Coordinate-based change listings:
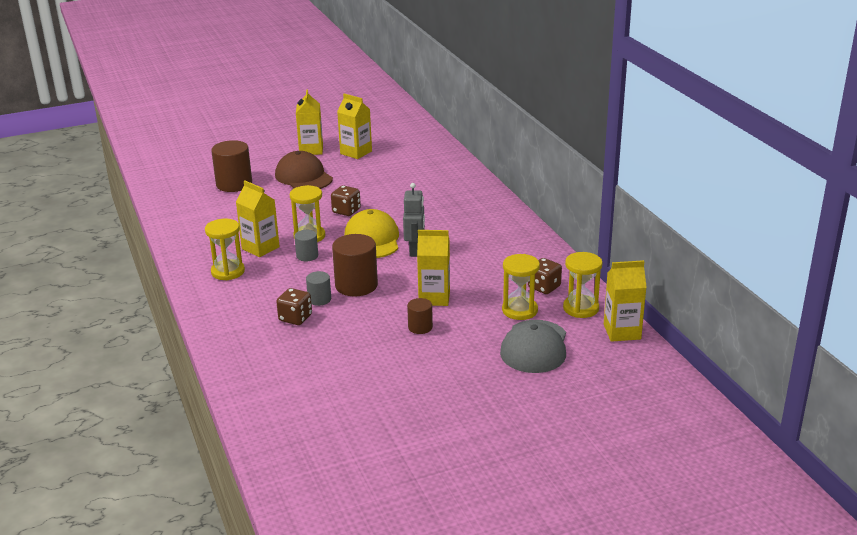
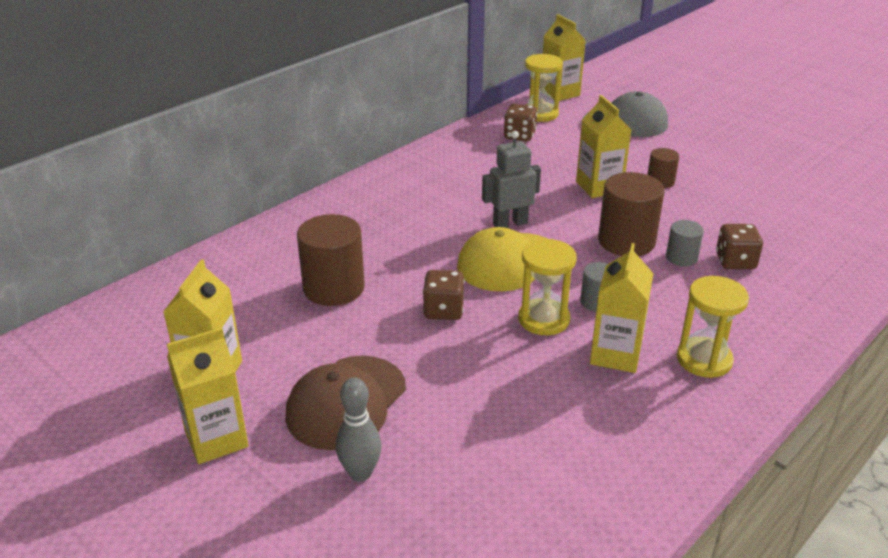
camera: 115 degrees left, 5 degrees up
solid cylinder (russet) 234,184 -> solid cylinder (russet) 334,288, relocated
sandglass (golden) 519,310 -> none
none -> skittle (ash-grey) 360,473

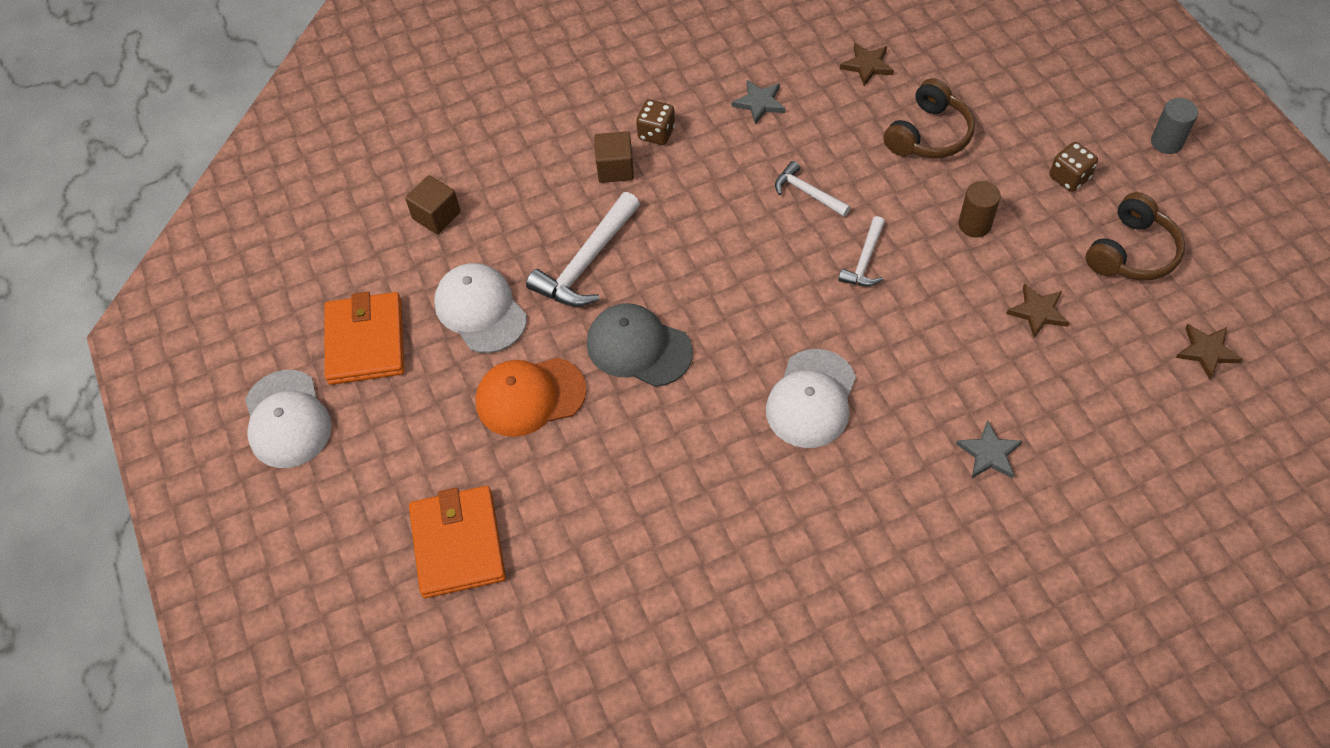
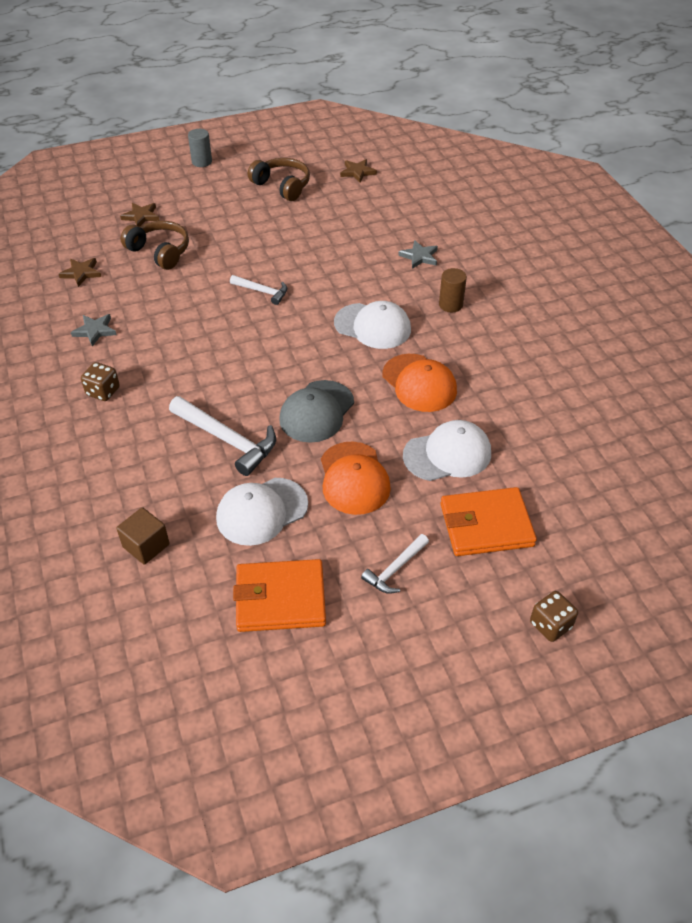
camera: 90 degrees left, 10 degrees down
peaked cap (pure white) 287,419 -> peaked cap (pure white) 447,454, relocated
cube (russet) 615,168 -> none
hammer (pure white) 807,193 -> hammer (pure white) 395,569, relocated
solid cylinder (russet) 974,224 -> solid cylinder (russet) 450,305, relocated
five-pointed star (russet) 1038,312 -> five-pointed star (russet) 141,216, relocated
dice (russet) 1069,177 -> dice (russet) 550,625, relocated
none -> peaked cap (orange) 419,383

— WHAT THIS TASK INVOLVES —
Quote, word for word and nothing more, every line from the line with "solid cylinder (russet) 234,184" to the end of the entries, including both ends; skip any pictures.

— SOLUTION —
solid cylinder (russet) 234,184 -> solid cylinder (russet) 334,288, relocated
sandglass (golden) 519,310 -> none
none -> skittle (ash-grey) 360,473

camera: 90 degrees left, 10 degrees down
peaked cap (pure white) 287,419 -> peaked cap (pure white) 447,454, relocated
cube (russet) 615,168 -> none
hammer (pure white) 807,193 -> hammer (pure white) 395,569, relocated
solid cylinder (russet) 974,224 -> solid cylinder (russet) 450,305, relocated
five-pointed star (russet) 1038,312 -> five-pointed star (russet) 141,216, relocated
dice (russet) 1069,177 -> dice (russet) 550,625, relocated
none -> peaked cap (orange) 419,383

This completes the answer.